* Description of the task *
Give the number of lines in the entries that contain "objects". State only the count.

* Information supplied *
┌──

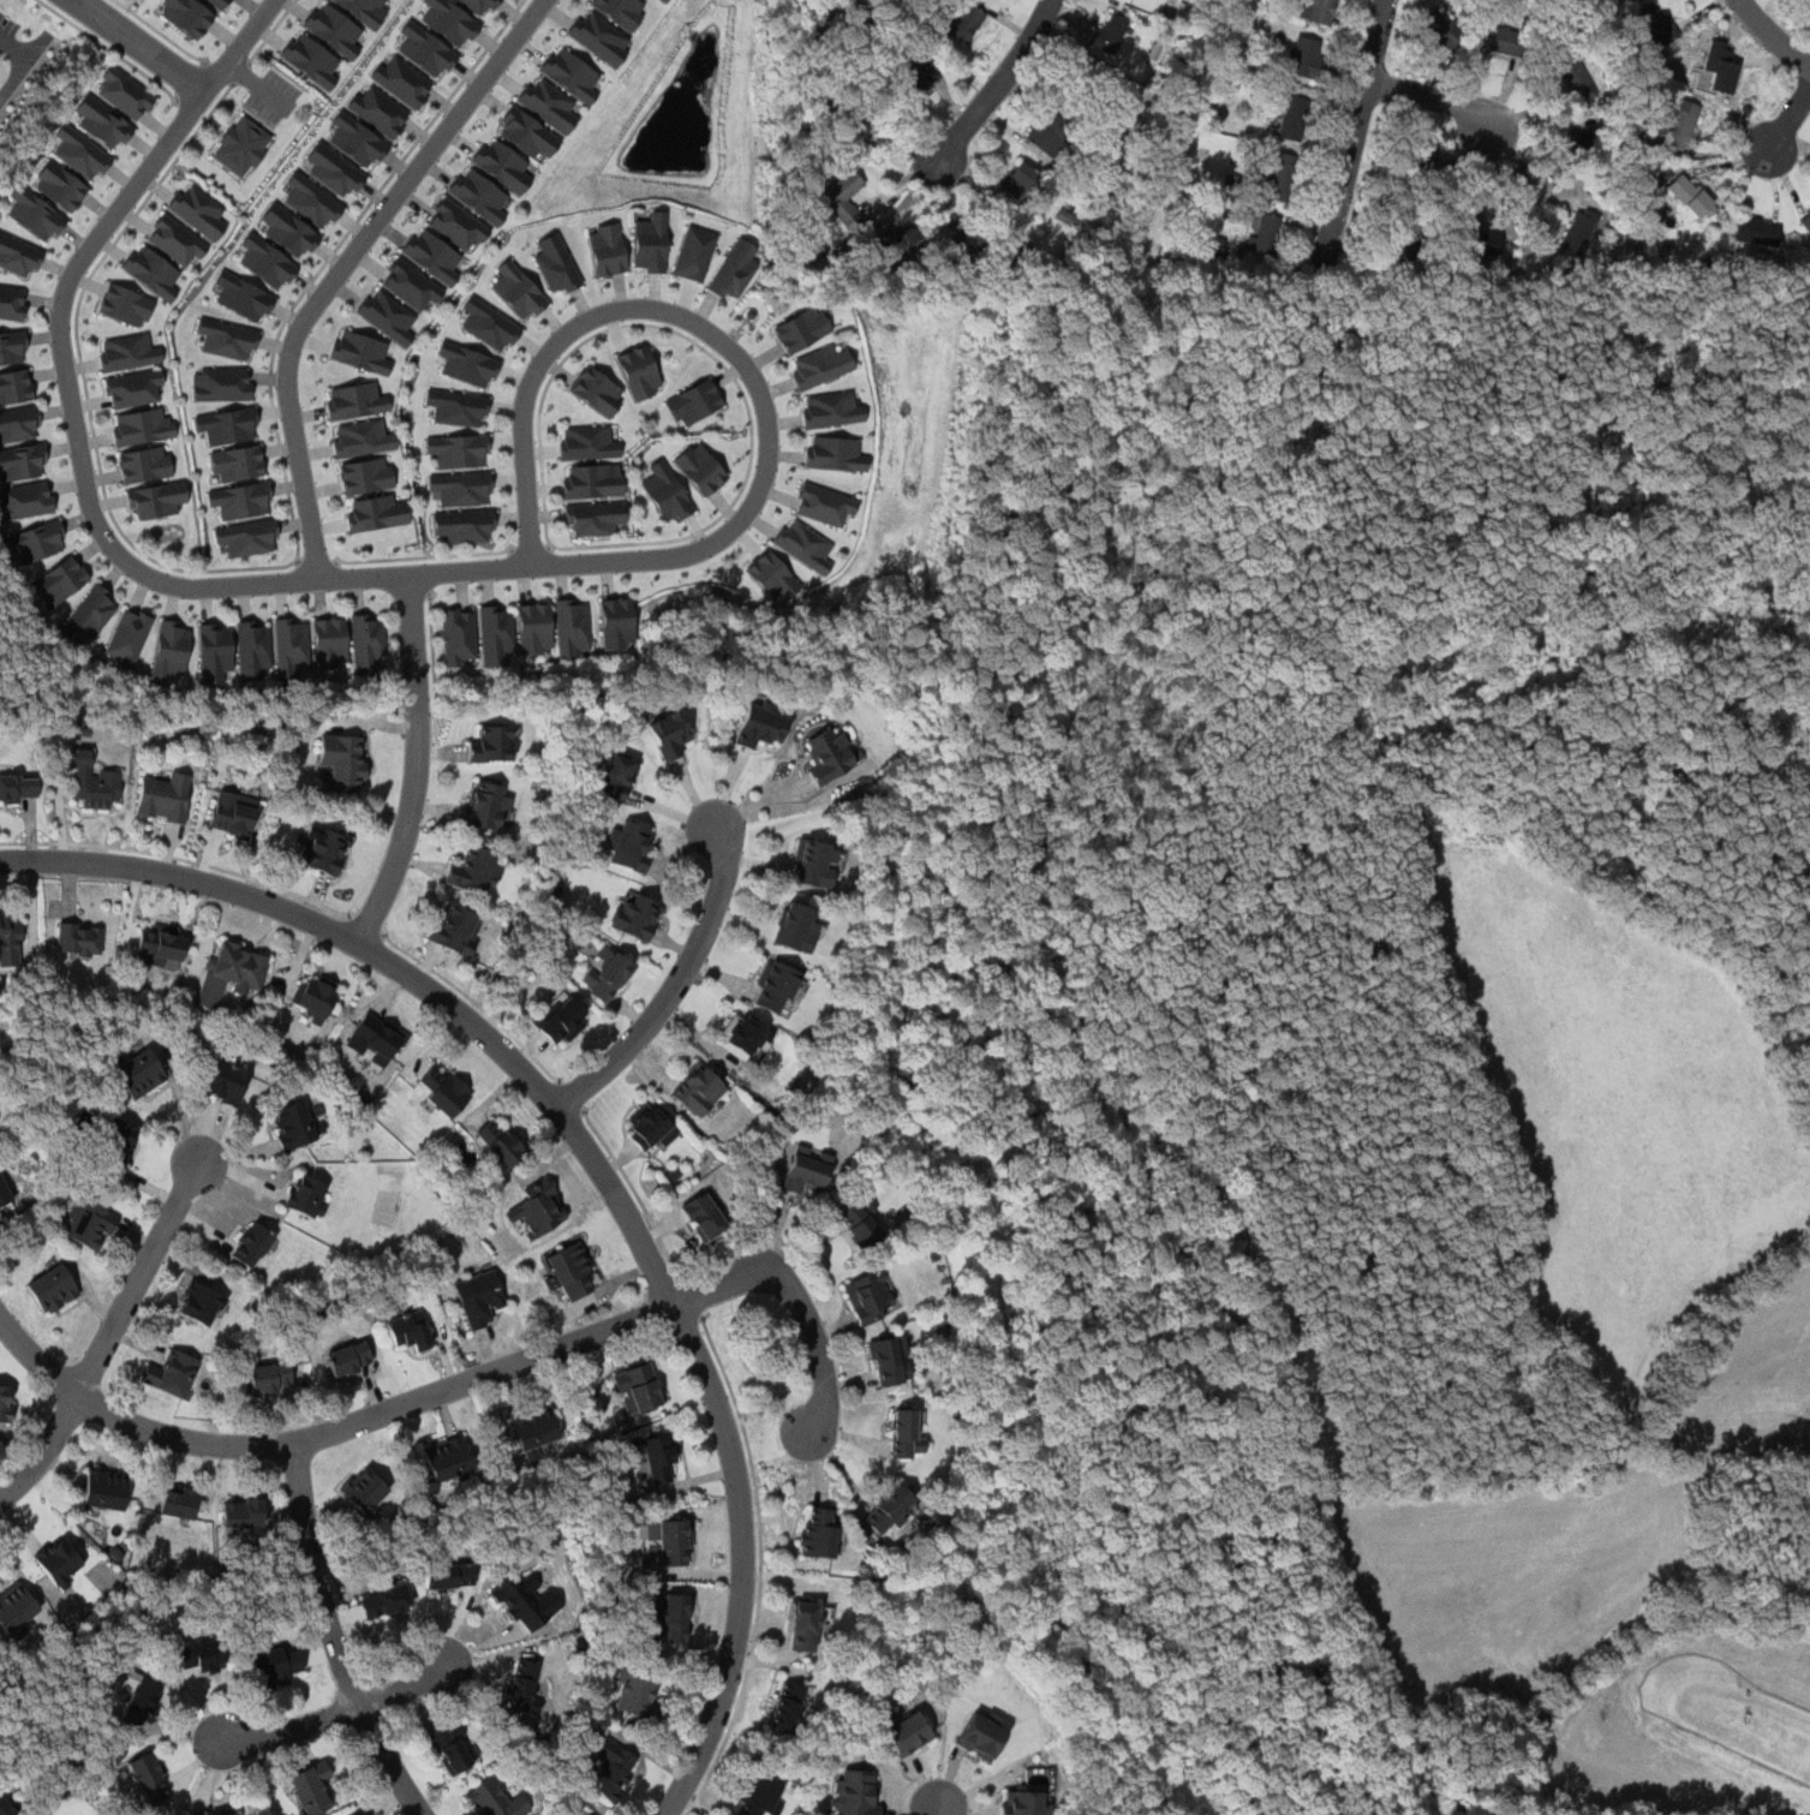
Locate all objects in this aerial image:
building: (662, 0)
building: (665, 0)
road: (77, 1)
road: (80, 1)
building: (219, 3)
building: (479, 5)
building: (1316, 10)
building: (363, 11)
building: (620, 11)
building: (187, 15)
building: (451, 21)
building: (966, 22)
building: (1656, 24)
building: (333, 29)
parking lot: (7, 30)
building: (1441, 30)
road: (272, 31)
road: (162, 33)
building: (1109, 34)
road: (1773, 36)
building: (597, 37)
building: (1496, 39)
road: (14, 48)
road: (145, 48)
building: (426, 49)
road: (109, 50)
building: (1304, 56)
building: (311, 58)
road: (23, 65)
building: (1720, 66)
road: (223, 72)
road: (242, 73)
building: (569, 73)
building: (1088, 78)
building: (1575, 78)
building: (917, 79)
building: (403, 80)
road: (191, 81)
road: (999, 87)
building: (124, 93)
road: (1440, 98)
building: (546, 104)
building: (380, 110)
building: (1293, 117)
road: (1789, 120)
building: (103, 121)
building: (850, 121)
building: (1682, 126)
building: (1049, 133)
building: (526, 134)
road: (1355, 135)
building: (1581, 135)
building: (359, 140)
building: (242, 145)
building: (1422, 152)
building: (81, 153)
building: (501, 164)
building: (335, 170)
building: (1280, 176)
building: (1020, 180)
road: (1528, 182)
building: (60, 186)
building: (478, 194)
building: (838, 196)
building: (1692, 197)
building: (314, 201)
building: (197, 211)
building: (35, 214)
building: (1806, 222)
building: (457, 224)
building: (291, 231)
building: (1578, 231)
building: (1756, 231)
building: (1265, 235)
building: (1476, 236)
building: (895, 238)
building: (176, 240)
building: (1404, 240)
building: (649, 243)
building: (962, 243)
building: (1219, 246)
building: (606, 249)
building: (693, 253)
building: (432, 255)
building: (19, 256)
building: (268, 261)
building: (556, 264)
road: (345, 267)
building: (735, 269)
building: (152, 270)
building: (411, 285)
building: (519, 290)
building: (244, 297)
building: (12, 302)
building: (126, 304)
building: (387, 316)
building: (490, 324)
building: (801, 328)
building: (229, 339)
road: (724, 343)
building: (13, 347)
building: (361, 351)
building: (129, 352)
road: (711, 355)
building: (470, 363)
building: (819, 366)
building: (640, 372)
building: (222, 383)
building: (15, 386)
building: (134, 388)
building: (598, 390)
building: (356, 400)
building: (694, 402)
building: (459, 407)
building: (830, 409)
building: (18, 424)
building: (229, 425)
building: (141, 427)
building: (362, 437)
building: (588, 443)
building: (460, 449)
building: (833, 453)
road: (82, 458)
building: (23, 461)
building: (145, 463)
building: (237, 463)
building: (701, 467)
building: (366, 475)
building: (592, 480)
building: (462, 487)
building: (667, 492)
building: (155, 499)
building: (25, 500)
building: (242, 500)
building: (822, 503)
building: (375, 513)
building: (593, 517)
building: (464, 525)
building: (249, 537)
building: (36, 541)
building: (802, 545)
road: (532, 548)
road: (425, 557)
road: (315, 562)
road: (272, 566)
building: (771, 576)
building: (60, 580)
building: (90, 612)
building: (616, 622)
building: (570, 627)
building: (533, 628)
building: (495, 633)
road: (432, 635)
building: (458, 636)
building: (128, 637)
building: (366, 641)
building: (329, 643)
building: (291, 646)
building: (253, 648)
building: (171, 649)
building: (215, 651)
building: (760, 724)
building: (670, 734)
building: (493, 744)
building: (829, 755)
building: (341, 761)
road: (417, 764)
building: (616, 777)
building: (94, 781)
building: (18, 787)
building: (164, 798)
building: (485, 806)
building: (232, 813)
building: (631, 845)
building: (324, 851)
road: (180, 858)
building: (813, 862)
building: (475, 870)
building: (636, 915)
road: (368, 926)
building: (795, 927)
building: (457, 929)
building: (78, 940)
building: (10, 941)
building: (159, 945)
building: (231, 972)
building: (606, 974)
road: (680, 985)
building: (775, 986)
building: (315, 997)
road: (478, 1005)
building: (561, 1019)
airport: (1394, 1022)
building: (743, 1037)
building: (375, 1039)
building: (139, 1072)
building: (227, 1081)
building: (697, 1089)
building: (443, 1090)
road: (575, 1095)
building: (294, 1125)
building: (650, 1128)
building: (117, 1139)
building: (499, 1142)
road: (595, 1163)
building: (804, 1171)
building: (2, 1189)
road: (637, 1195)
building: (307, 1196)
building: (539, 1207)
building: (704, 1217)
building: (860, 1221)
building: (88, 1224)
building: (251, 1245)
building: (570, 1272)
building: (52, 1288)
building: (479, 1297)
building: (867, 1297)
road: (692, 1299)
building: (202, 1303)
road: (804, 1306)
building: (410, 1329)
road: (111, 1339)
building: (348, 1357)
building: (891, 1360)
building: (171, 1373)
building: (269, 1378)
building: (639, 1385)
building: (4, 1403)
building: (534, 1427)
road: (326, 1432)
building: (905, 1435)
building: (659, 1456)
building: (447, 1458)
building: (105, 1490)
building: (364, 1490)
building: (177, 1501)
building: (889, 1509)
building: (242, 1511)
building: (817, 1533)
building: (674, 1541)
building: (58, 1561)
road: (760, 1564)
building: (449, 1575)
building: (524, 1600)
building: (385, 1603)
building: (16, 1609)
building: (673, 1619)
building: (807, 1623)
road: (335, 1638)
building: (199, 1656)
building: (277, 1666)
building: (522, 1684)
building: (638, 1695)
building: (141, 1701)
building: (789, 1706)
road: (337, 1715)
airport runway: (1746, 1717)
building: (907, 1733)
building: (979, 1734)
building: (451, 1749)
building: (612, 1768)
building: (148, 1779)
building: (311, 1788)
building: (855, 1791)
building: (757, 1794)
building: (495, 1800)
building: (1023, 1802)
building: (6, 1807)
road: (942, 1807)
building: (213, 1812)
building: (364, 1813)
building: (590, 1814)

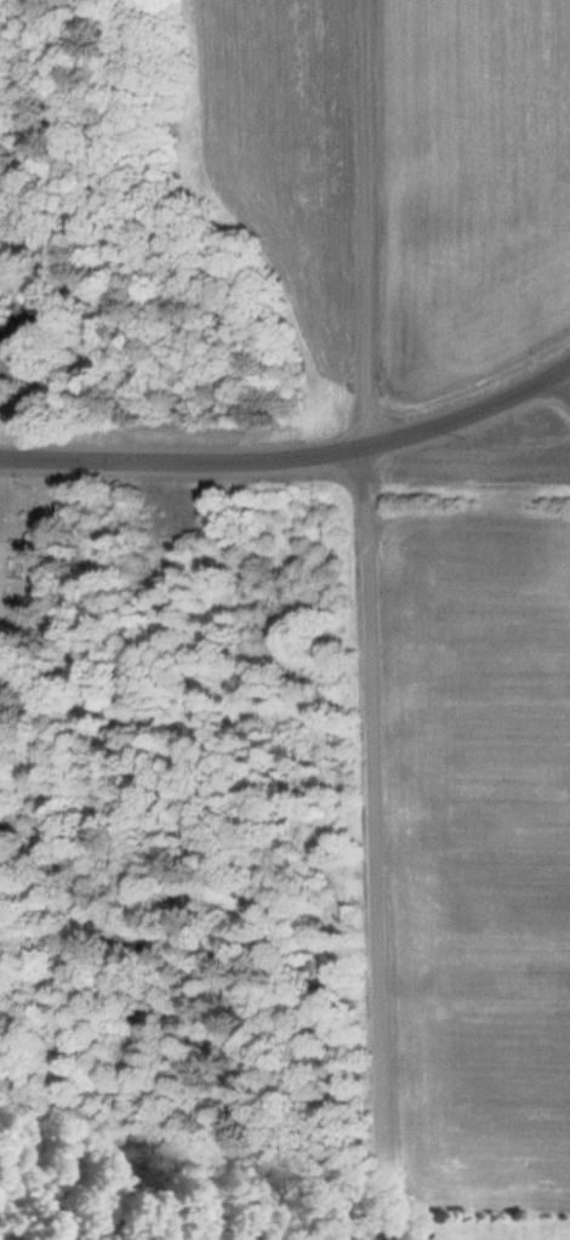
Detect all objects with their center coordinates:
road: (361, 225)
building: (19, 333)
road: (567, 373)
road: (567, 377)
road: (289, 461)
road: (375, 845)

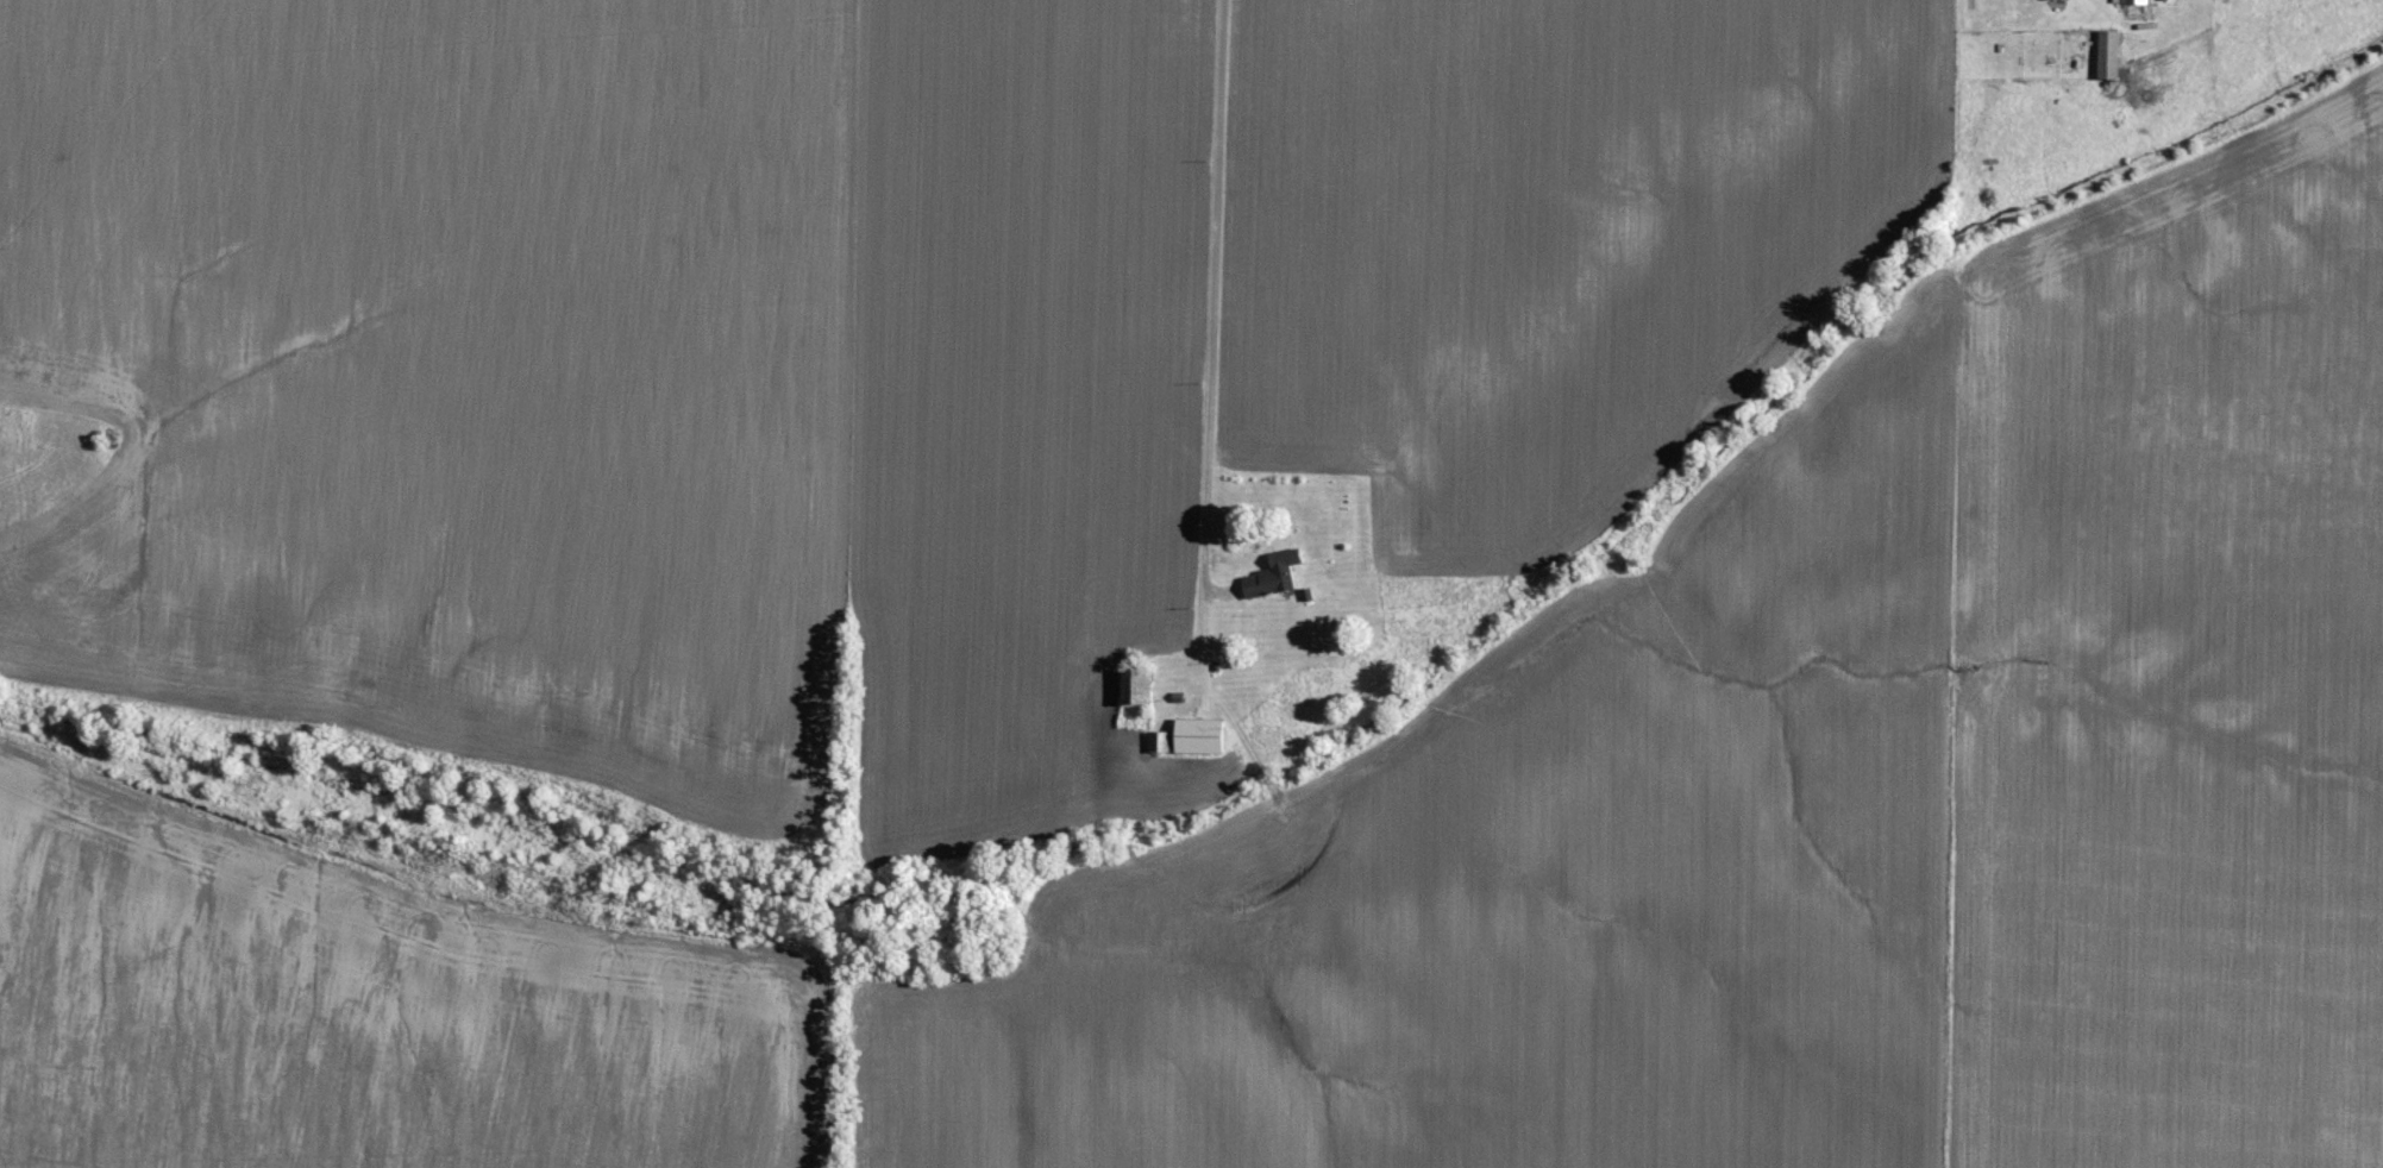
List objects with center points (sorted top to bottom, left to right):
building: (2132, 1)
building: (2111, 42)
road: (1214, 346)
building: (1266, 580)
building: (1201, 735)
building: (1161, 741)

└──

* Solution for this exercise *
3